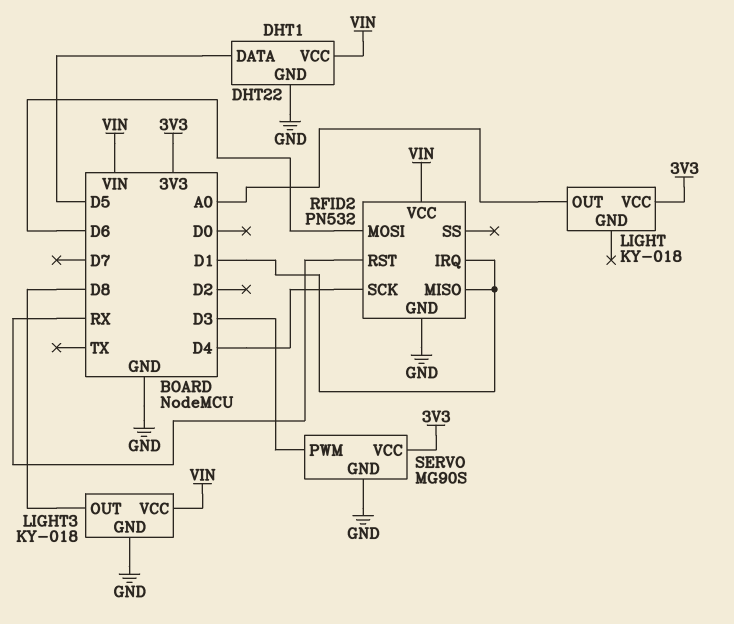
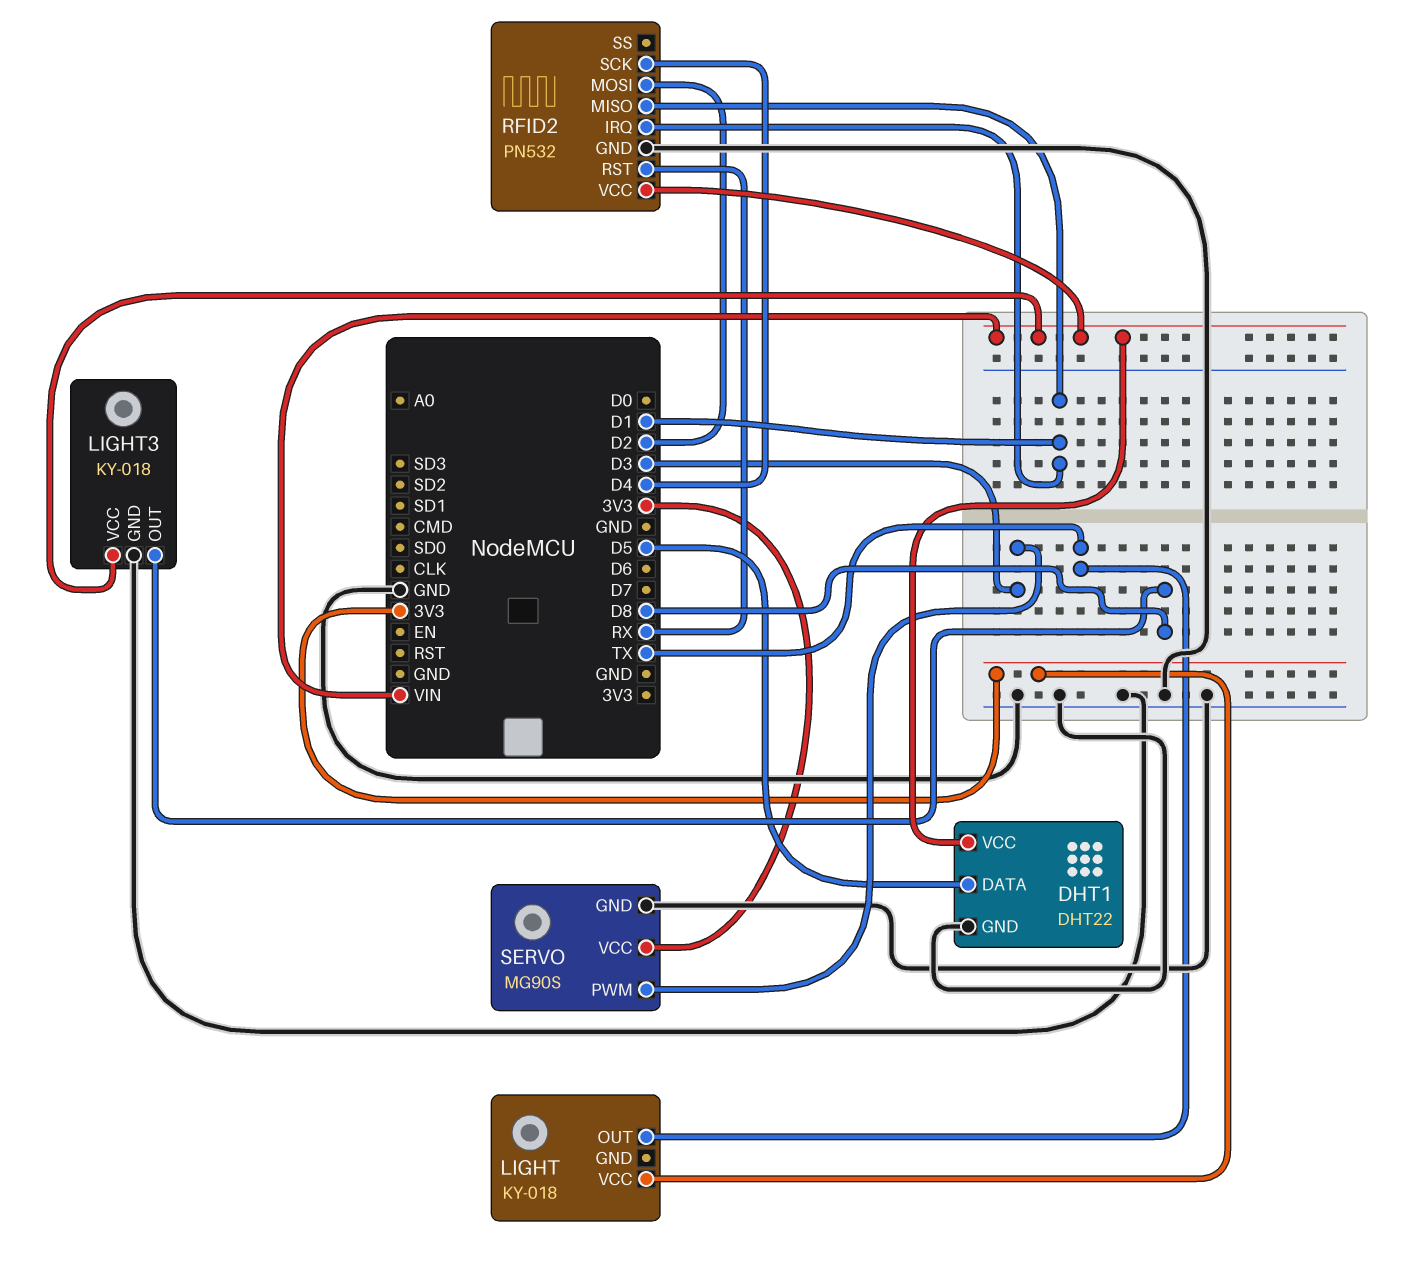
LIGHT pin OUT: A0 -> TX
RFID2 pin MOSI: D6 -> D2

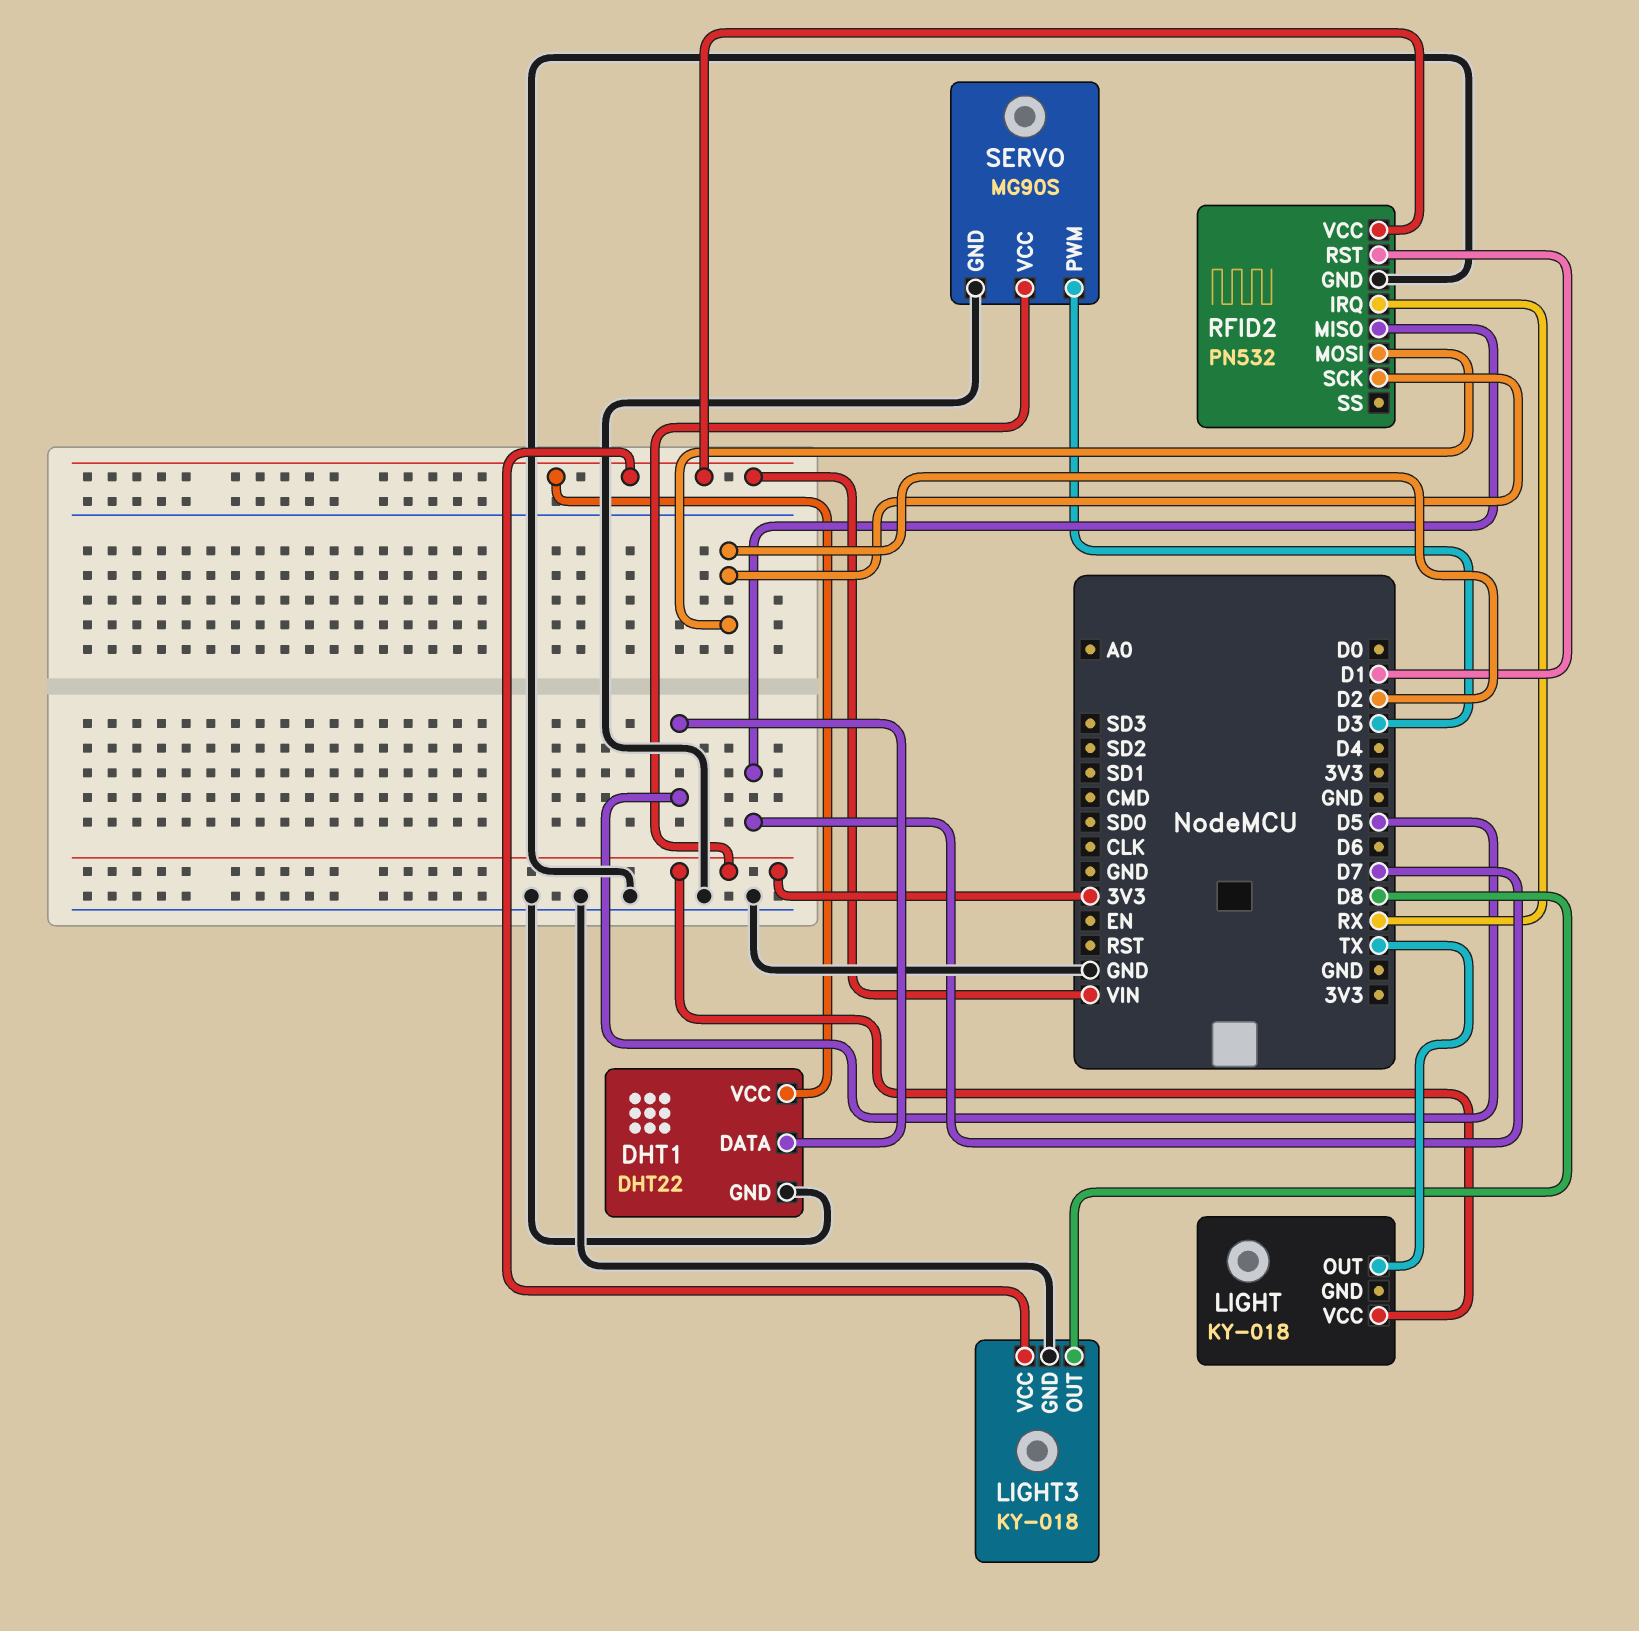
RFID2 pin IRQ: D1 -> RX
RFID2 pin MISO: D1 -> D7
RFID2 pin RST: RX -> D1
RFID2 pin SCK: D4 -> D2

·····

> _EXERCISE PROMPT_
Retype every record as it stands. None of the pictures should appear.

> _SOLUTION BELOW_
LIGHT pin OUT: A0 -> TX
RFID2 pin MOSI: D6 -> D2

RFID2 pin IRQ: D1 -> RX
RFID2 pin MISO: D1 -> D7
RFID2 pin RST: RX -> D1
RFID2 pin SCK: D4 -> D2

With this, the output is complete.